#### HOW TO COMPLETE THIS TASK
Images are to be omitted, and the rest of the records reproduced exactly.

#### DATA FOR THE TASK

[Start of section]

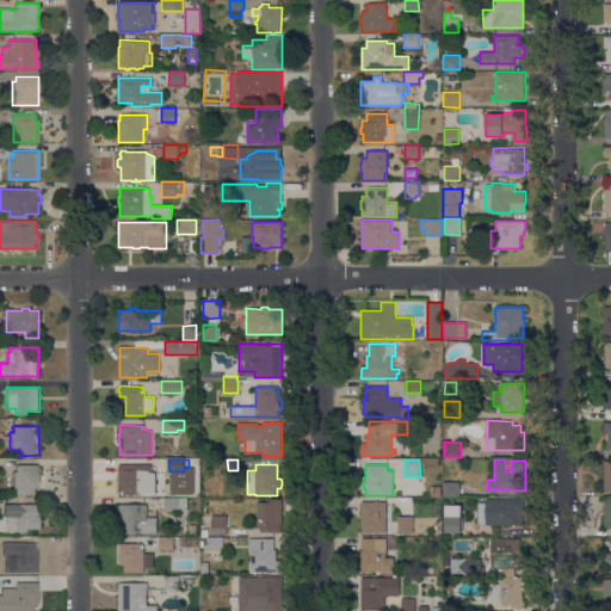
[(13,494),(13,471),(16,471),(16,468),(16,466),(38,466),(38,473),(39,473),(39,481),(38,481),(38,487),(34,487),(34,494),(13,494)]
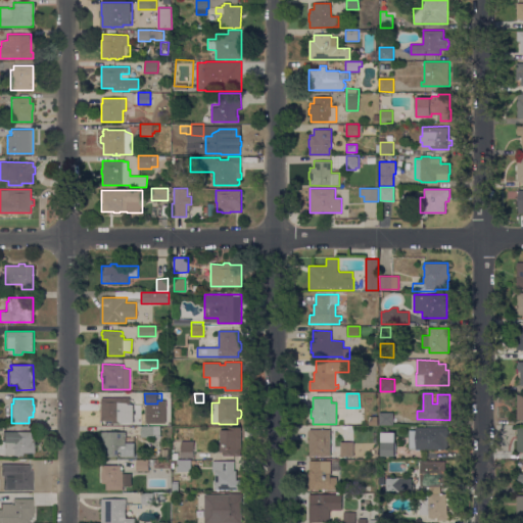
[(130,398),(130,401),(133,401),(133,406),(129,406),(129,420),(122,420),(122,423),(113,423),(113,421),(101,421),(101,398),(130,398)]
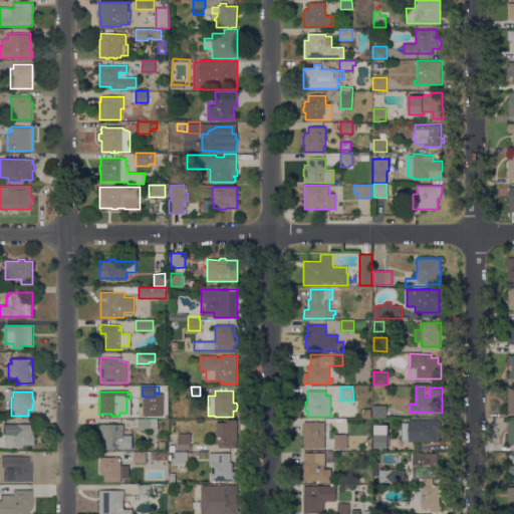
[(373,418),(373,405),(387,406),(387,418),(373,418)]
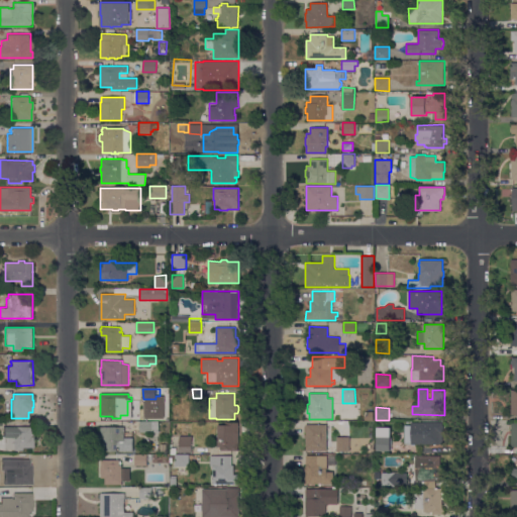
[(365,420),(365,411),(374,411),(374,420),(365,420)]
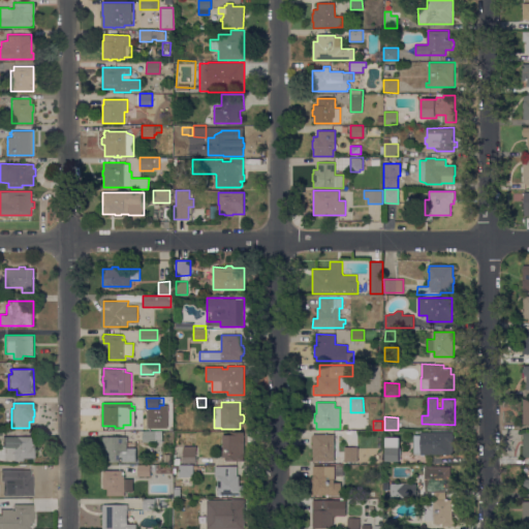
[(162,431),(162,442),(143,442),(143,432),(162,431)]
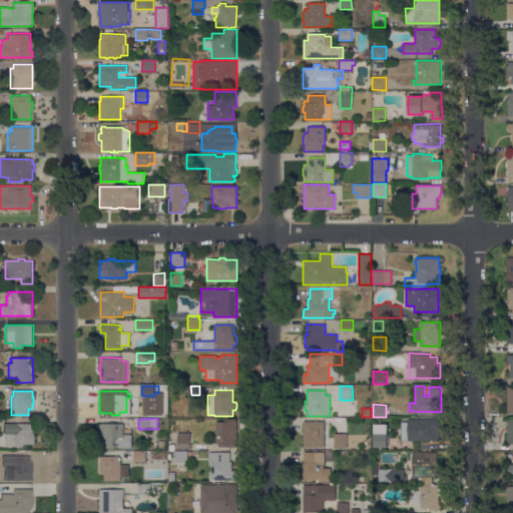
[(502,418),(485,418),(485,442),(502,441),(502,418)]
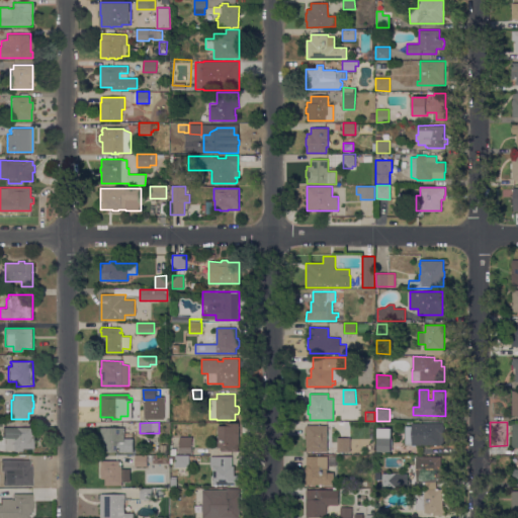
[(226,426),(226,423),(239,423),(239,451),(221,451),(221,447),(218,447),(218,426),(226,426)]
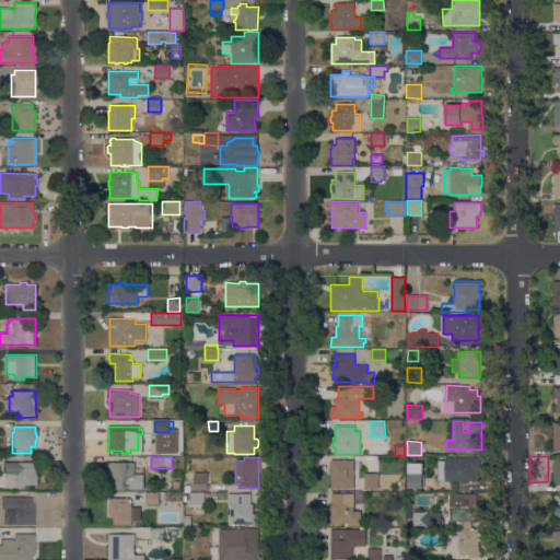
[(445,481),(445,457),(479,457),(479,480),(445,481)]
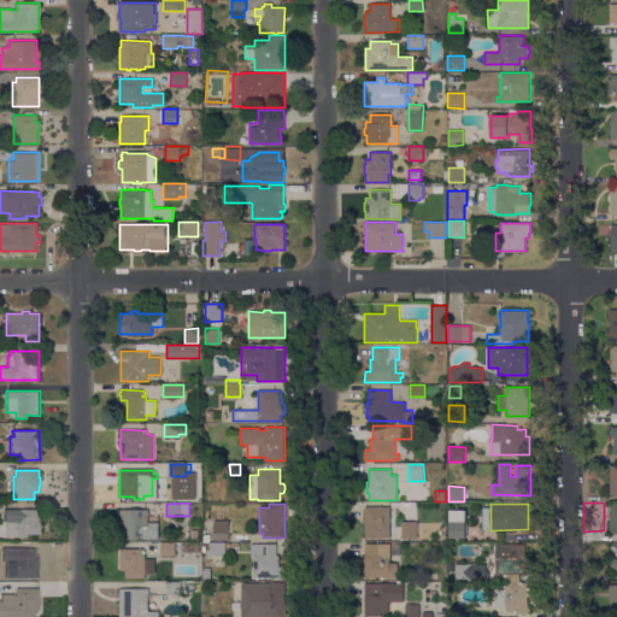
[(389,538),(364,538),(364,535),(365,535),(365,533),(364,533),(364,523),(363,523),(363,518),(364,518),(364,516),(363,515),(363,509),(365,507),(365,506),(391,506),(389,538)]
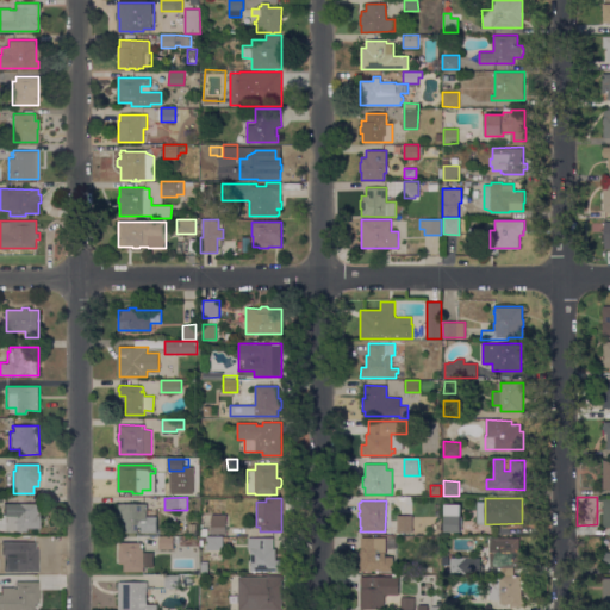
[(4,503),(38,503),(38,528),(25,528),(25,531),(16,531),(16,530),(0,530),(0,515),(4,515),(4,503)]
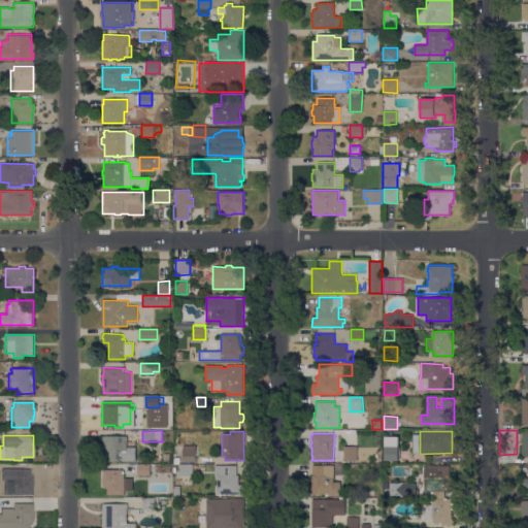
[(127,456),(120,456),(120,461),(102,461),(102,435),(127,435),(127,456)]
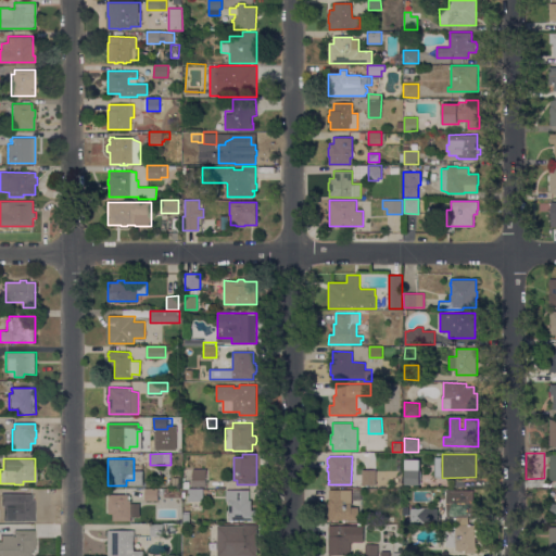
[(192,487),(192,469),(206,469),(206,487),(192,487)]
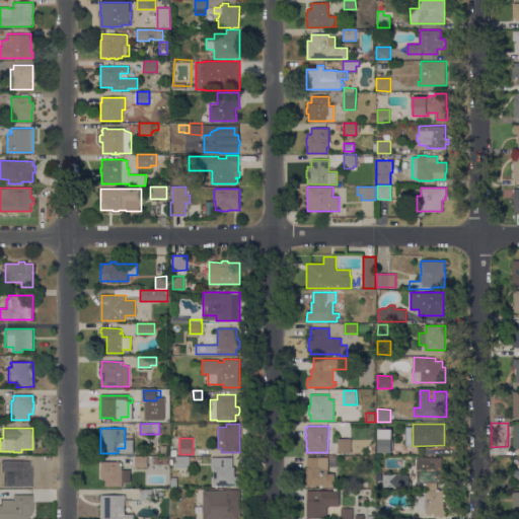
[(351,439),(351,453),(338,452),(338,438),(351,439)]
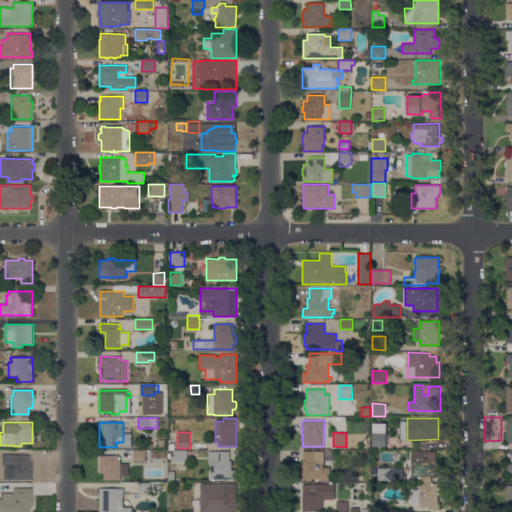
[(387,446),(373,446),(373,432),(387,433),(387,446)]
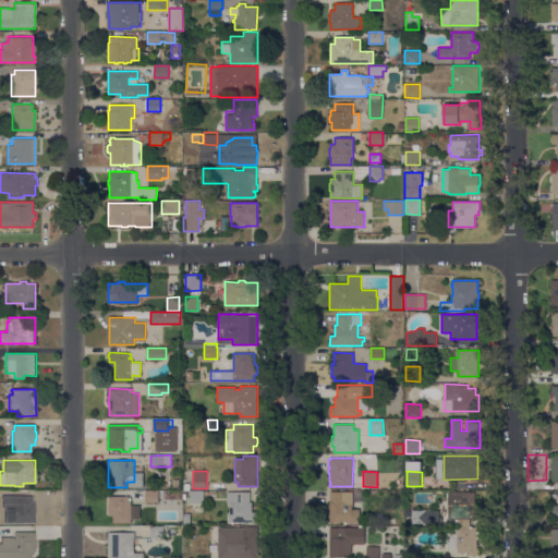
[(138,488),(126,490),(128,502),(140,500),(138,488)]
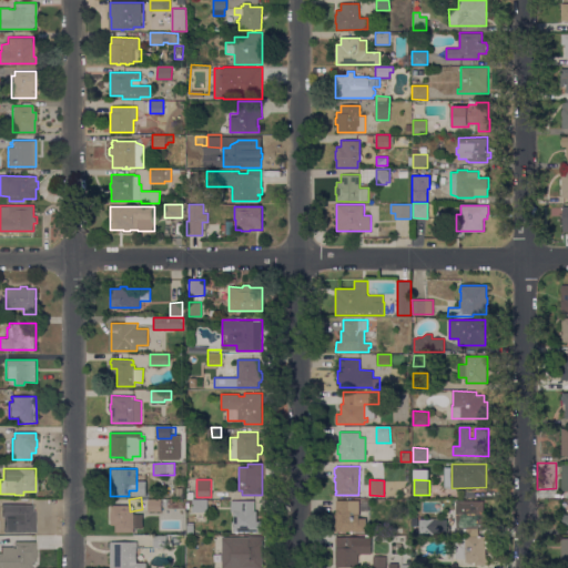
[(148,511),(149,499),(168,499),(168,505),(162,505),(162,511),(148,511)]
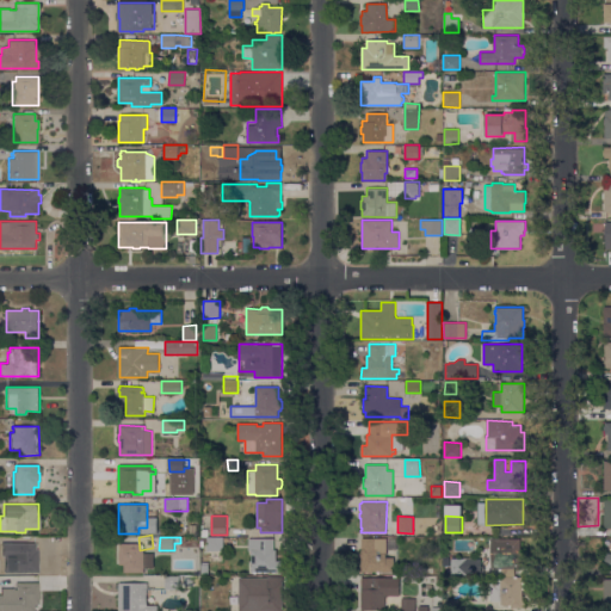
[(223,537),(223,550),(207,550),(207,537),(223,537)]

[End of section]

#### RESULT FOR THIS EXERCISE
[(13,494),(13,471),(16,471),(16,468),(16,466),(38,466),(38,473),(39,473),(39,481),(38,481),(38,487),(34,487),(34,494),(13,494)]
[(130,398),(130,401),(133,401),(133,406),(129,406),(129,420),(122,420),(122,423),(113,423),(113,421),(101,421),(101,398),(130,398)]
[(373,418),(373,405),(387,406),(387,418),(373,418)]
[(365,420),(365,411),(374,411),(374,420),(365,420)]
[(162,431),(162,442),(143,442),(143,432),(162,431)]
[(502,418),(485,418),(485,442),(502,441),(502,418)]
[(226,426),(226,423),(239,423),(239,451),(221,451),(221,447),(218,447),(218,426),(226,426)]
[(445,481),(445,457),(479,457),(479,480),(445,481)]
[(389,538),(364,538),(364,535),(365,535),(365,533),(364,533),(364,523),(363,523),(363,518),(364,518),(364,516),(363,515),(363,509),(365,507),(365,506),(391,506),(389,538)]
[(4,503),(38,503),(38,528),(25,528),(25,531),(16,531),(16,530),(0,530),(0,515),(4,515),(4,503)]
[(127,456),(120,456),(120,461),(102,461),(102,435),(127,435),(127,456)]
[(192,487),(192,469),(206,469),(206,487),(192,487)]
[(351,439),(351,453),(338,452),(338,438),(351,439)]
[(387,446),(373,446),(373,432),(387,433),(387,446)]
[(138,488),(126,490),(128,502),(140,500),(138,488)]
[(148,511),(149,499),(168,499),(168,505),(162,505),(162,511),(148,511)]
[(223,537),(223,550),(207,550),(207,537),(223,537)]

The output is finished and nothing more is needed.